Start of Block

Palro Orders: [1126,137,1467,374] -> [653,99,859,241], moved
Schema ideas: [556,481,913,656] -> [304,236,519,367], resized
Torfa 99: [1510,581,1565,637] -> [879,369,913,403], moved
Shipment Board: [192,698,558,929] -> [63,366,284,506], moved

End of Block
Start of Block

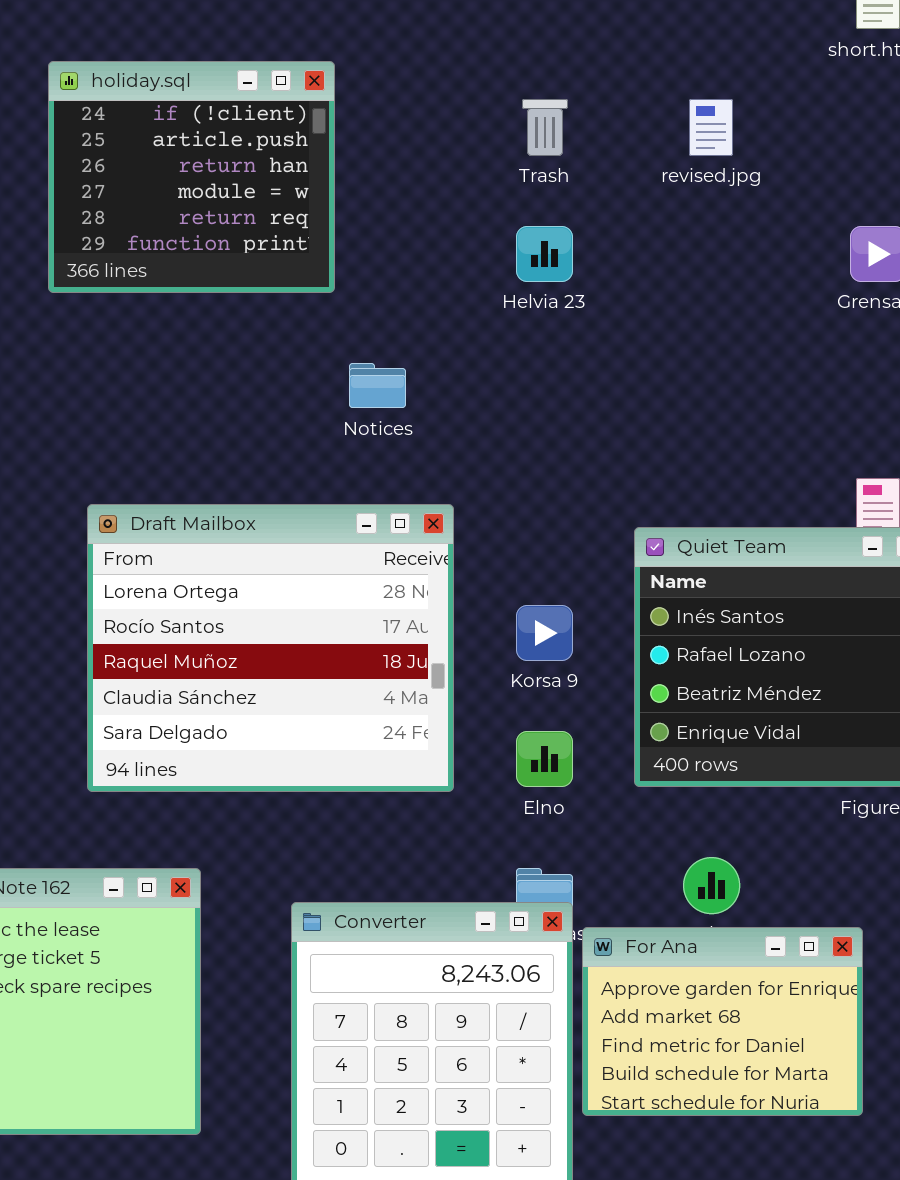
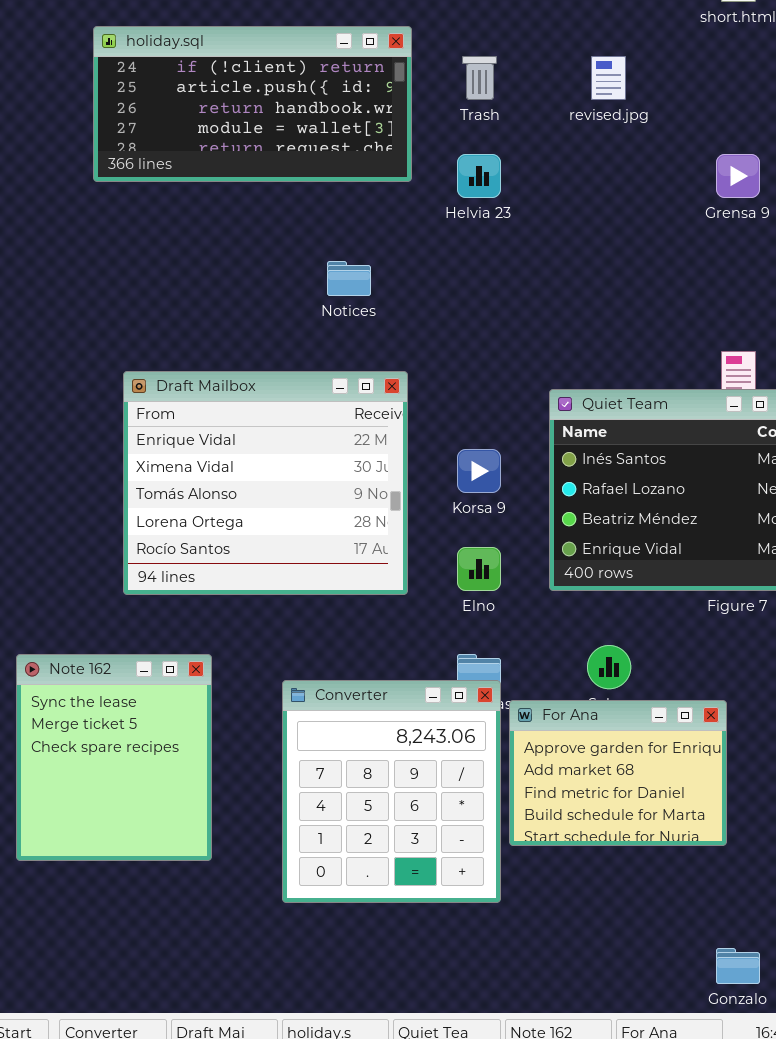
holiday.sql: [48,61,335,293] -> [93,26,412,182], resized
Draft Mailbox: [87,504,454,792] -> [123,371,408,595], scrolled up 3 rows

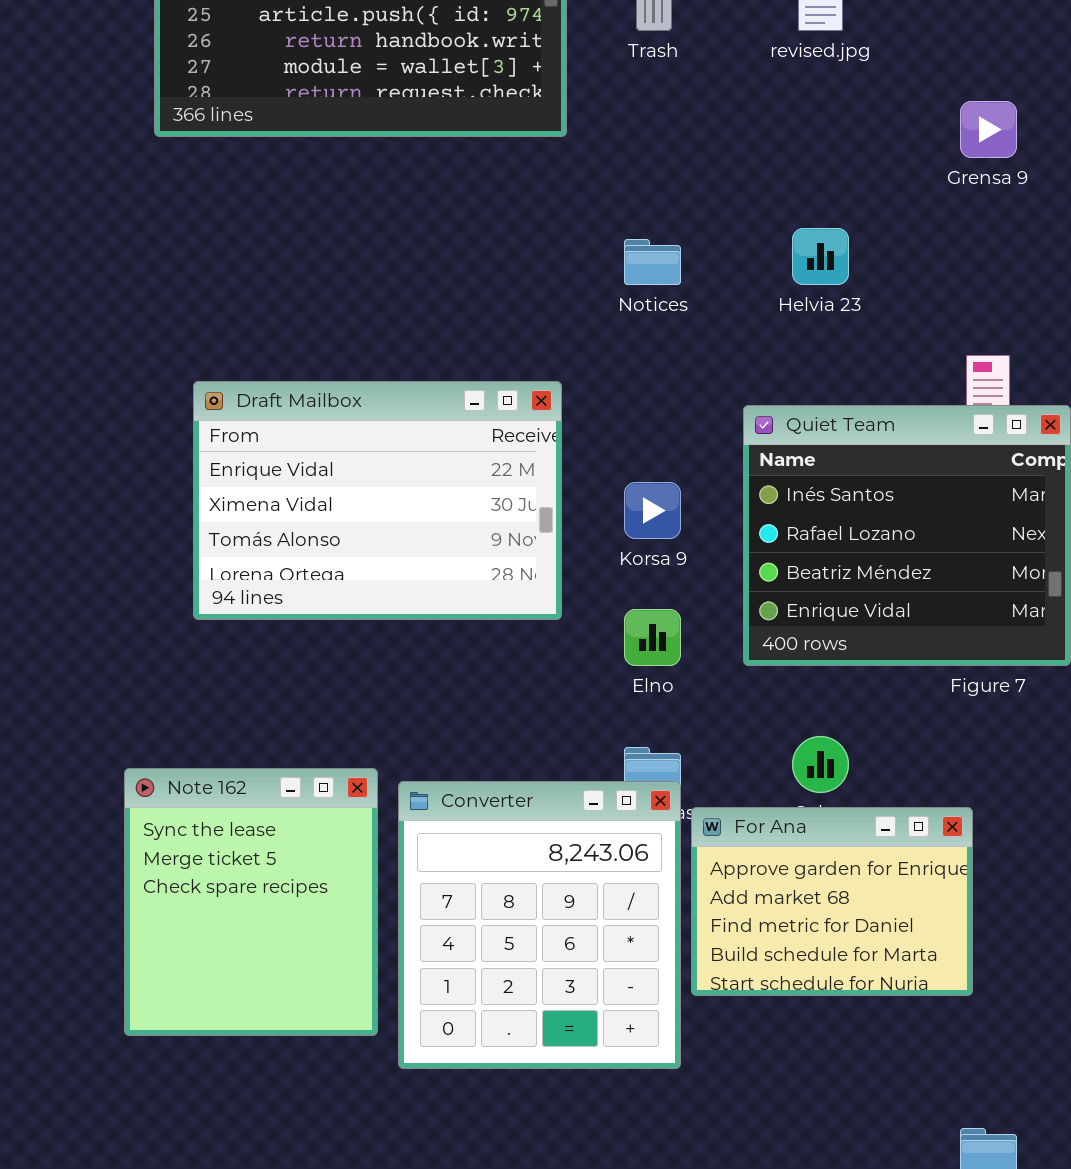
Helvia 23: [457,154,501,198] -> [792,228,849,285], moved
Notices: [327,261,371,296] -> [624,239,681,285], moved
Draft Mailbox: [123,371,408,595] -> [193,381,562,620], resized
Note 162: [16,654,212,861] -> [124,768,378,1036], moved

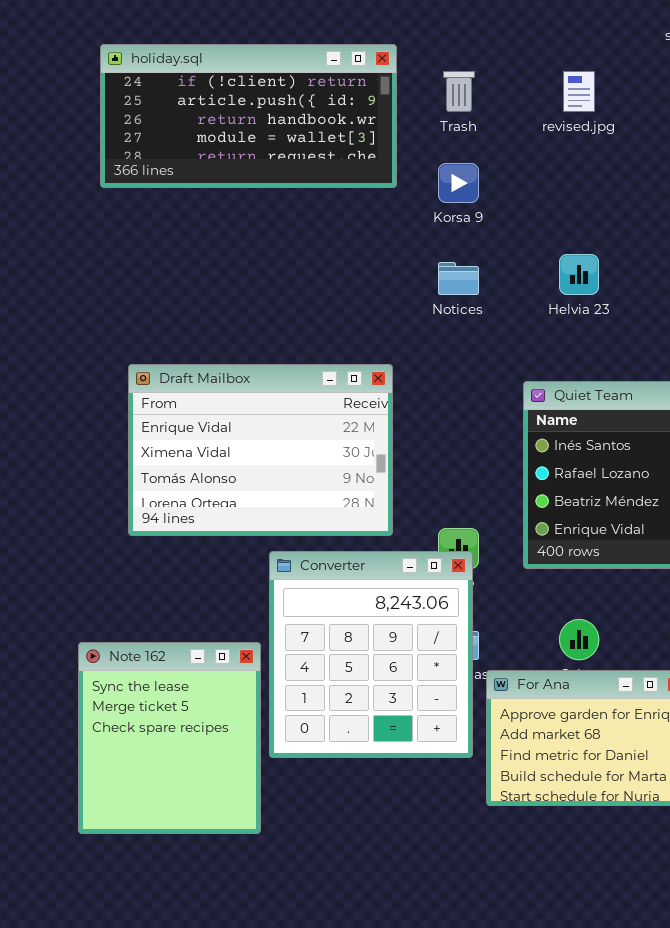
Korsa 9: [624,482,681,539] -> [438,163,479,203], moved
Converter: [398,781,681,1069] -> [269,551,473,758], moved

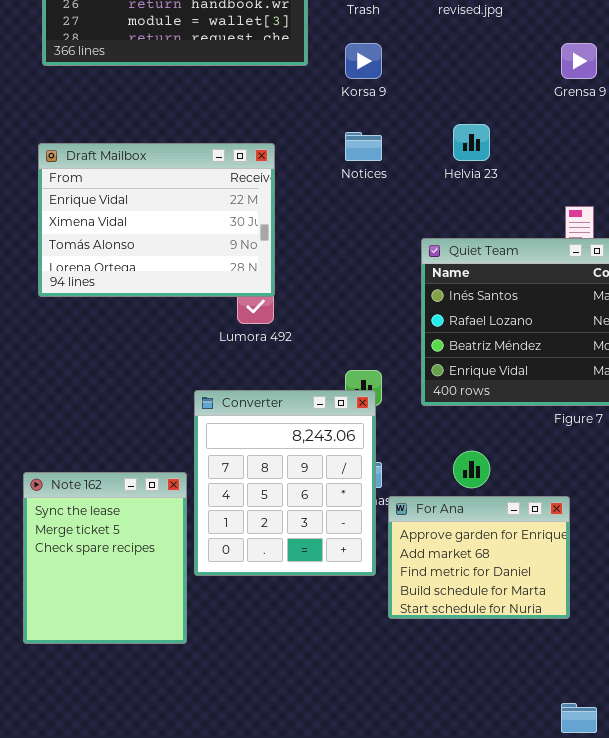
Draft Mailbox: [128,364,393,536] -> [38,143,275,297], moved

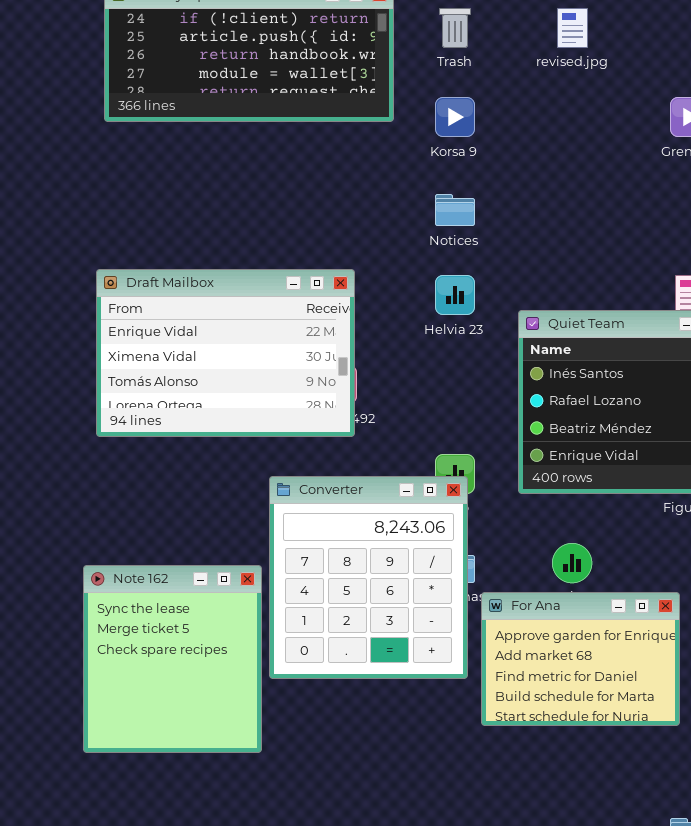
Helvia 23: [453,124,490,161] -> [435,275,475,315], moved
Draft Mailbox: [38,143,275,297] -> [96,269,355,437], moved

End of Block
Start of Block

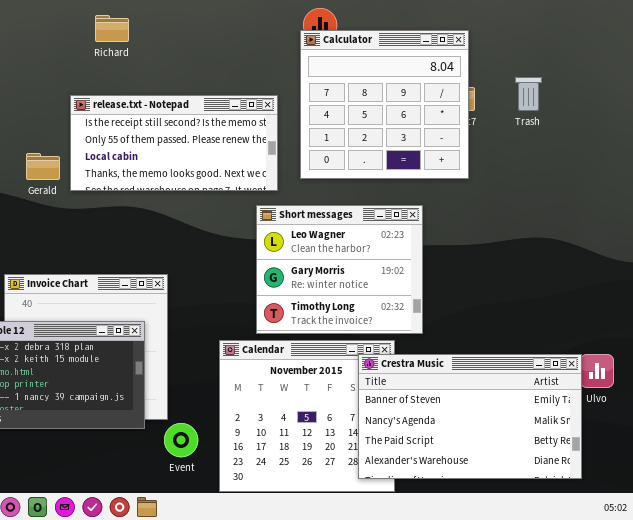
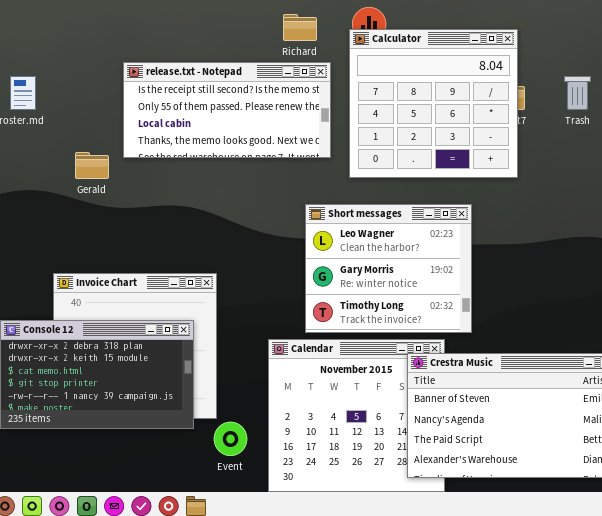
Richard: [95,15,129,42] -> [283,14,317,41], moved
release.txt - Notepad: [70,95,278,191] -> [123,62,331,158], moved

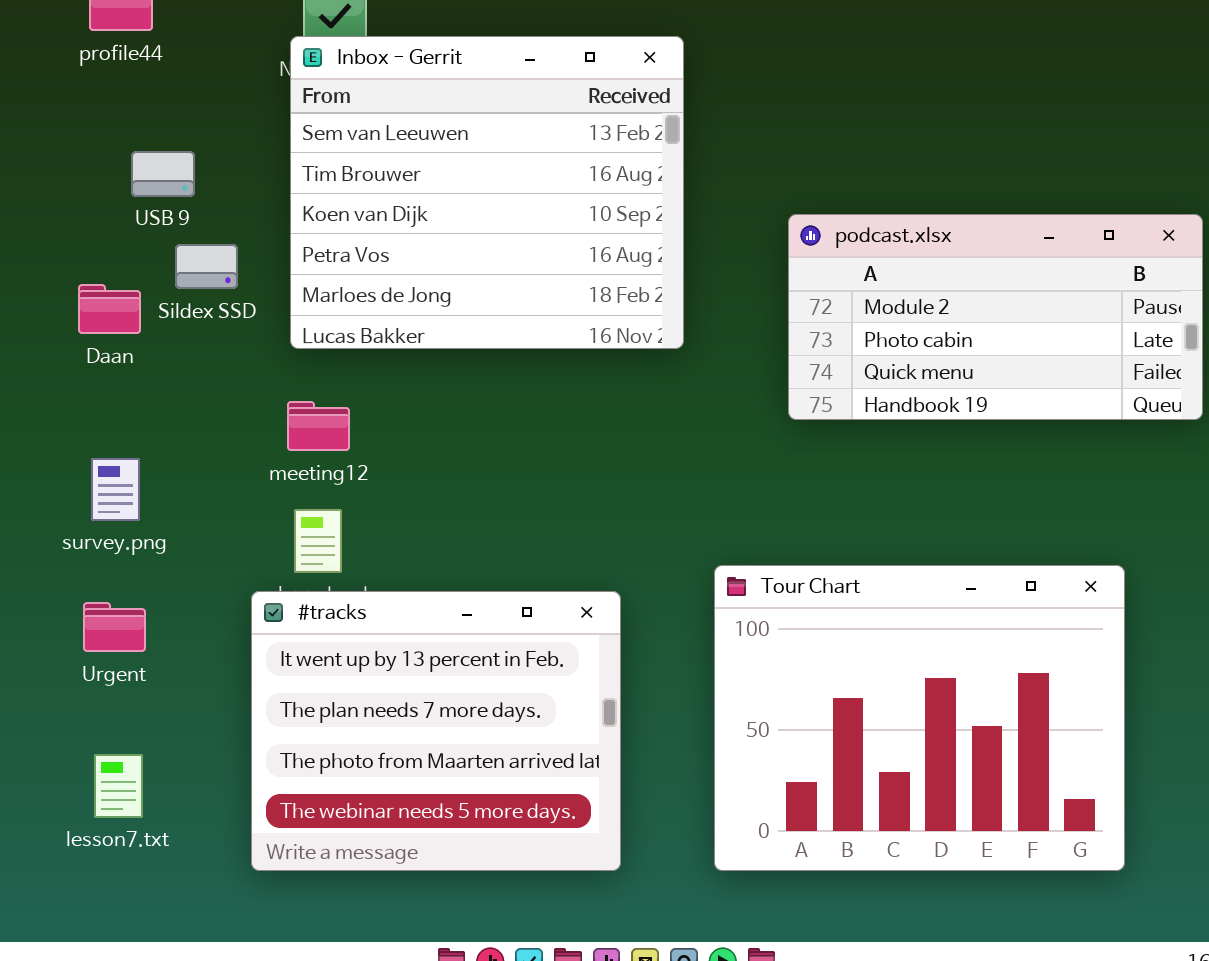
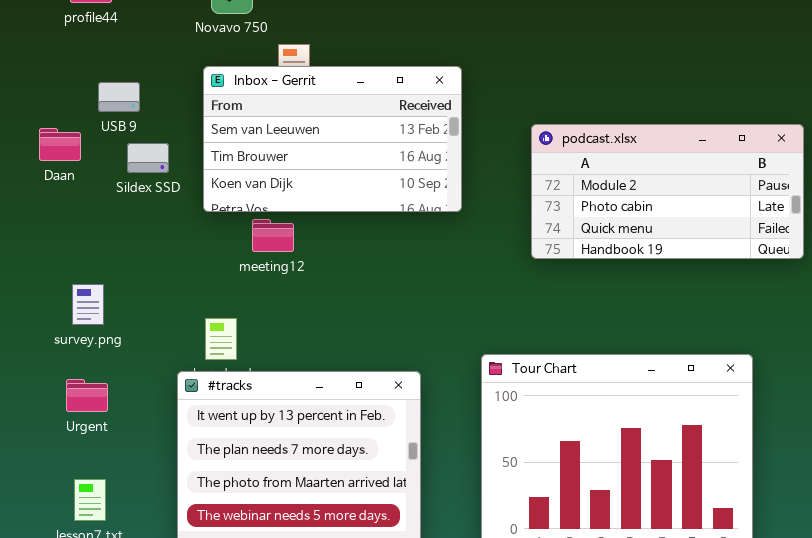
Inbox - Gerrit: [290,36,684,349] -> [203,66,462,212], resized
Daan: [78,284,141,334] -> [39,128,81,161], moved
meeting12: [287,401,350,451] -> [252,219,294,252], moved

End of Block

## Problem description
Every line from the one with "Korsa 9: [624,482,681,539]" through the one with "Draft Mailbox: [38,143,275,297]" is to be reproduced exactly as written above, and the pictures are to be dropped.

## Expected answer
Korsa 9: [624,482,681,539] -> [438,163,479,203], moved
Converter: [398,781,681,1069] -> [269,551,473,758], moved

Draft Mailbox: [128,364,393,536] -> [38,143,275,297], moved

Helvia 23: [453,124,490,161] -> [435,275,475,315], moved
Draft Mailbox: [38,143,275,297] -> [96,269,355,437], moved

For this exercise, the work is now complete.